→ Change detection outputs:

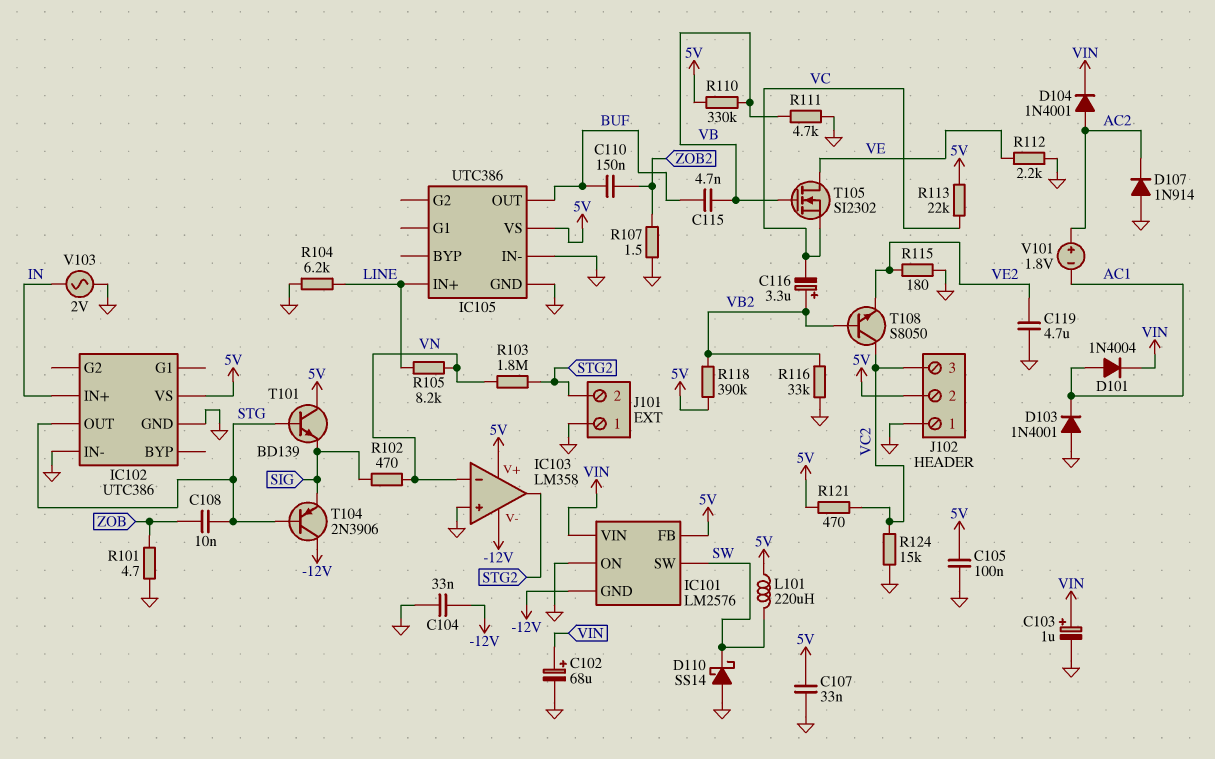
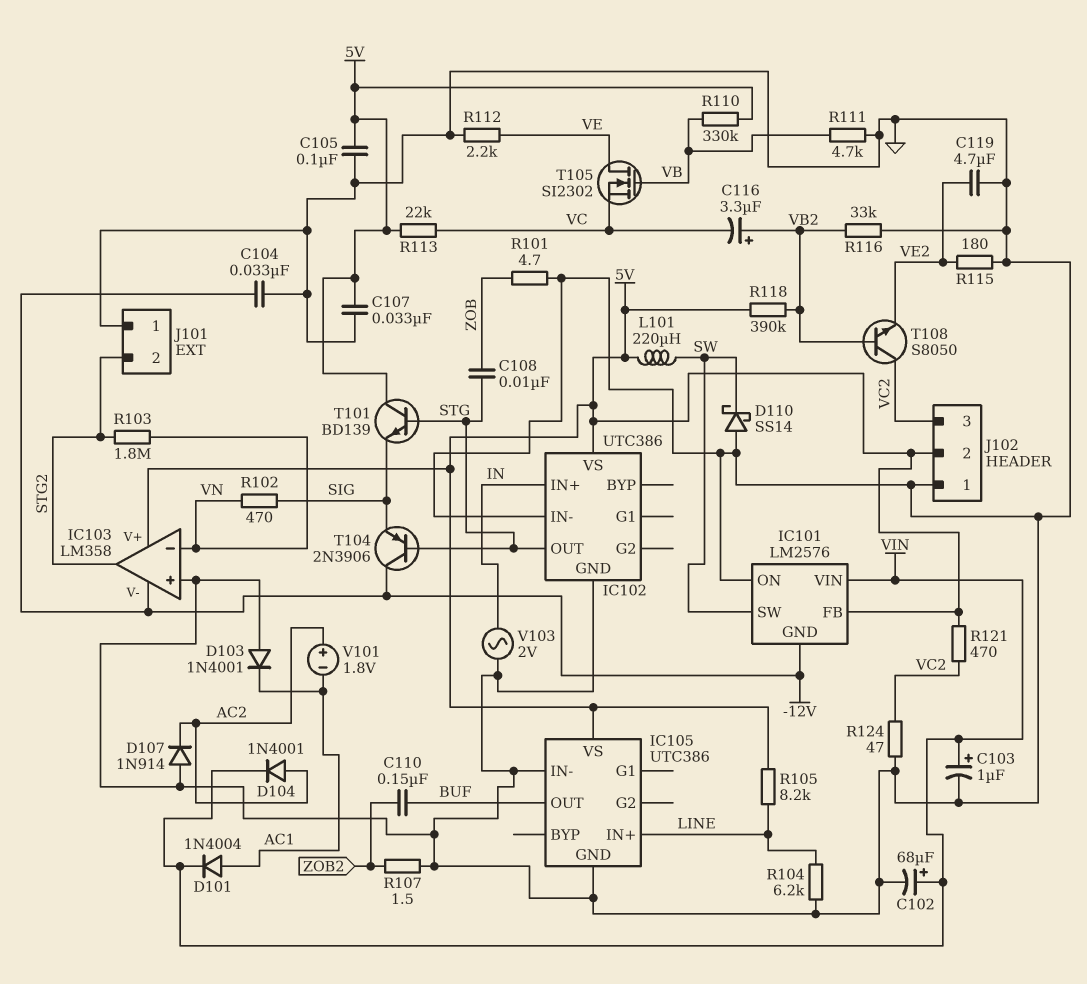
C115: 4.7nF (BUF, VB) -> none
R105: 8.2k (LINE, VN) -> 8.2k (5V, LINE)
R124: 15k (GND, VC2) -> 47 (GND, VC2)

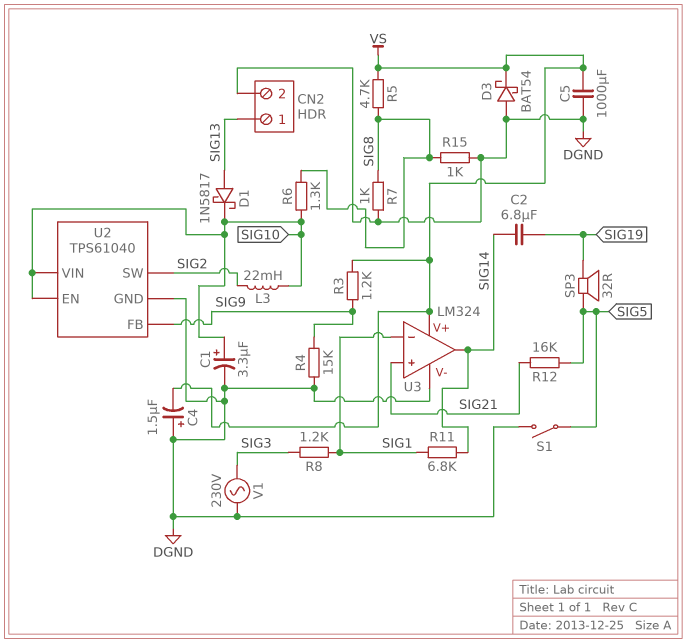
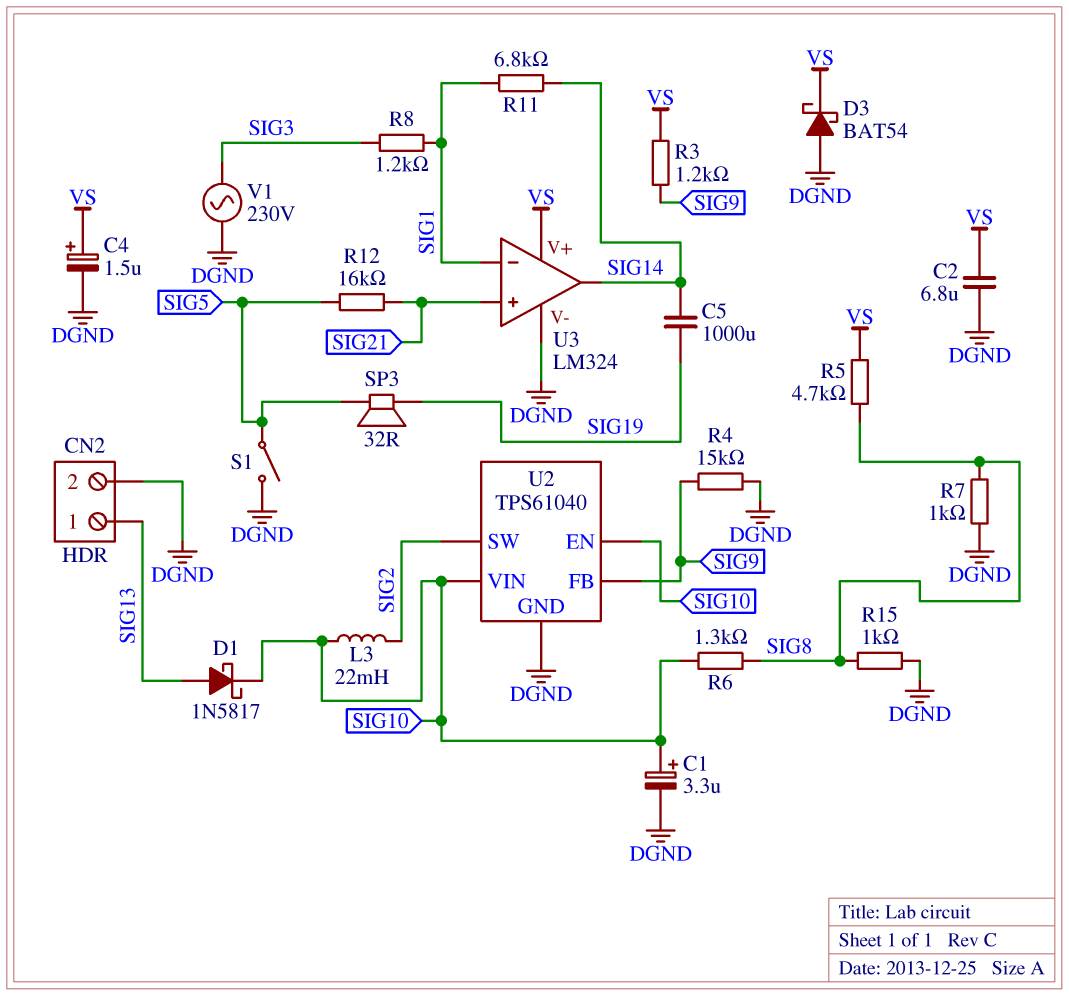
C2: 6.8uF (SIG14, SIG19) -> 6.8uF (DGND, VS)
C4: 1.5uF (plus DGND, minus VS) -> 1.5uF (plus VS, minus DGND)
C5: 1000uF (DGND, VS) -> 1000uF (SIG14, SIG19)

→ ASSIGNMENT: Copy each line above where "DGND" appears.

→ SOLUTION TO THE EXERCISE:
C2: 6.8uF (SIG14, SIG19) -> 6.8uF (DGND, VS)
C4: 1.5uF (plus DGND, minus VS) -> 1.5uF (plus VS, minus DGND)
C5: 1000uF (DGND, VS) -> 1000uF (SIG14, SIG19)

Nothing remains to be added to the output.